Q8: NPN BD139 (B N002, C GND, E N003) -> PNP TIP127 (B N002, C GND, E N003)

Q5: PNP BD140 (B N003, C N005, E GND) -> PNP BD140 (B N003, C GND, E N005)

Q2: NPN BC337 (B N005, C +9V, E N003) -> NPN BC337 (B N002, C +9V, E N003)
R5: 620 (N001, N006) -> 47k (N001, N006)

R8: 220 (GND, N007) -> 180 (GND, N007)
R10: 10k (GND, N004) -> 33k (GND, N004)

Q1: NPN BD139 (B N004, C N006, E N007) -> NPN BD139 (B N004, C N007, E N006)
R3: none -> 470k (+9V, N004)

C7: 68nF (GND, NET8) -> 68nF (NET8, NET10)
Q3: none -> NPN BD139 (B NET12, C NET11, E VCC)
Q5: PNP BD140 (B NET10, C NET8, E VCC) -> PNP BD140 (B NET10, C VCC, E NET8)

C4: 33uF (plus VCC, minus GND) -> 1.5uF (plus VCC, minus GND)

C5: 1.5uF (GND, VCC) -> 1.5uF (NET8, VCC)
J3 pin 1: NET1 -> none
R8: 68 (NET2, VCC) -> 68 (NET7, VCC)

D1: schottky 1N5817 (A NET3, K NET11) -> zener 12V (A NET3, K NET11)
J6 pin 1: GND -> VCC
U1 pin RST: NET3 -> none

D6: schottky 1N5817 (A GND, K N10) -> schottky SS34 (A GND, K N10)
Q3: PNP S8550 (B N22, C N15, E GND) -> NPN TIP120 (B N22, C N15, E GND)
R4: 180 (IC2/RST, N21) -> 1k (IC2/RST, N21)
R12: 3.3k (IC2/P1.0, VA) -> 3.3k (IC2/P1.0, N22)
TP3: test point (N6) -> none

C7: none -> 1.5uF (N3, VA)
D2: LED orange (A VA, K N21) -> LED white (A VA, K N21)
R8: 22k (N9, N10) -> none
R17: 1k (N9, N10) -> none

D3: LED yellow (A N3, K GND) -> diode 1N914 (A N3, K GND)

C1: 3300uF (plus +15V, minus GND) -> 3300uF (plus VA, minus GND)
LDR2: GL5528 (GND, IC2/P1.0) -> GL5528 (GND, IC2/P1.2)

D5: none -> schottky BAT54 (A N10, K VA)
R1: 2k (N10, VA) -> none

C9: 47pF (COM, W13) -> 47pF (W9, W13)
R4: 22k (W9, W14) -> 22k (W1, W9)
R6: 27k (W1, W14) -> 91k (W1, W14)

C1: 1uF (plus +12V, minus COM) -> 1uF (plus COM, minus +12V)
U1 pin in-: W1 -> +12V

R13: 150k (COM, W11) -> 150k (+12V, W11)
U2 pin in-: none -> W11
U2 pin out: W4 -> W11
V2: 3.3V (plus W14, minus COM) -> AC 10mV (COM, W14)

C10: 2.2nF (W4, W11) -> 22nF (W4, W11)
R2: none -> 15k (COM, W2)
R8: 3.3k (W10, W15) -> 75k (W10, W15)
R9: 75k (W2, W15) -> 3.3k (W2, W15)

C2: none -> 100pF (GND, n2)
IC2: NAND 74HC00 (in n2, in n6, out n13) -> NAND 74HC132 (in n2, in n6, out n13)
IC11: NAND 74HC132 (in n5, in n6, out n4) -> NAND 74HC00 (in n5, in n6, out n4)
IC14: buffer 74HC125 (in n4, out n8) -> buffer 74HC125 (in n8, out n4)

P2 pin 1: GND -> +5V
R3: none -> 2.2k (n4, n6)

=-=-=-=-=

Work instruction:
Each record above, in full: retype it verbatim.

Response:
Q8: NPN BD139 (B N002, C GND, E N003) -> PNP TIP127 (B N002, C GND, E N003)

Q5: PNP BD140 (B N003, C N005, E GND) -> PNP BD140 (B N003, C GND, E N005)

Q2: NPN BC337 (B N005, C +9V, E N003) -> NPN BC337 (B N002, C +9V, E N003)
R5: 620 (N001, N006) -> 47k (N001, N006)

R8: 220 (GND, N007) -> 180 (GND, N007)
R10: 10k (GND, N004) -> 33k (GND, N004)

Q1: NPN BD139 (B N004, C N006, E N007) -> NPN BD139 (B N004, C N007, E N006)
R3: none -> 470k (+9V, N004)

C7: 68nF (GND, NET8) -> 68nF (NET8, NET10)
Q3: none -> NPN BD139 (B NET12, C NET11, E VCC)
Q5: PNP BD140 (B NET10, C NET8, E VCC) -> PNP BD140 (B NET10, C VCC, E NET8)

C4: 33uF (plus VCC, minus GND) -> 1.5uF (plus VCC, minus GND)

C5: 1.5uF (GND, VCC) -> 1.5uF (NET8, VCC)
J3 pin 1: NET1 -> none
R8: 68 (NET2, VCC) -> 68 (NET7, VCC)

D1: schottky 1N5817 (A NET3, K NET11) -> zener 12V (A NET3, K NET11)
J6 pin 1: GND -> VCC
U1 pin RST: NET3 -> none

D6: schottky 1N5817 (A GND, K N10) -> schottky SS34 (A GND, K N10)
Q3: PNP S8550 (B N22, C N15, E GND) -> NPN TIP120 (B N22, C N15, E GND)
R4: 180 (IC2/RST, N21) -> 1k (IC2/RST, N21)
R12: 3.3k (IC2/P1.0, VA) -> 3.3k (IC2/P1.0, N22)
TP3: test point (N6) -> none

C7: none -> 1.5uF (N3, VA)
D2: LED orange (A VA, K N21) -> LED white (A VA, K N21)
R8: 22k (N9, N10) -> none
R17: 1k (N9, N10) -> none

D3: LED yellow (A N3, K GND) -> diode 1N914 (A N3, K GND)

C1: 3300uF (plus +15V, minus GND) -> 3300uF (plus VA, minus GND)
LDR2: GL5528 (GND, IC2/P1.0) -> GL5528 (GND, IC2/P1.2)

D5: none -> schottky BAT54 (A N10, K VA)
R1: 2k (N10, VA) -> none

C9: 47pF (COM, W13) -> 47pF (W9, W13)
R4: 22k (W9, W14) -> 22k (W1, W9)
R6: 27k (W1, W14) -> 91k (W1, W14)

C1: 1uF (plus +12V, minus COM) -> 1uF (plus COM, minus +12V)
U1 pin in-: W1 -> +12V

R13: 150k (COM, W11) -> 150k (+12V, W11)
U2 pin in-: none -> W11
U2 pin out: W4 -> W11
V2: 3.3V (plus W14, minus COM) -> AC 10mV (COM, W14)

C10: 2.2nF (W4, W11) -> 22nF (W4, W11)
R2: none -> 15k (COM, W2)
R8: 3.3k (W10, W15) -> 75k (W10, W15)
R9: 75k (W2, W15) -> 3.3k (W2, W15)

C2: none -> 100pF (GND, n2)
IC2: NAND 74HC00 (in n2, in n6, out n13) -> NAND 74HC132 (in n2, in n6, out n13)
IC11: NAND 74HC132 (in n5, in n6, out n4) -> NAND 74HC00 (in n5, in n6, out n4)
IC14: buffer 74HC125 (in n4, out n8) -> buffer 74HC125 (in n8, out n4)

P2 pin 1: GND -> +5V
R3: none -> 2.2k (n4, n6)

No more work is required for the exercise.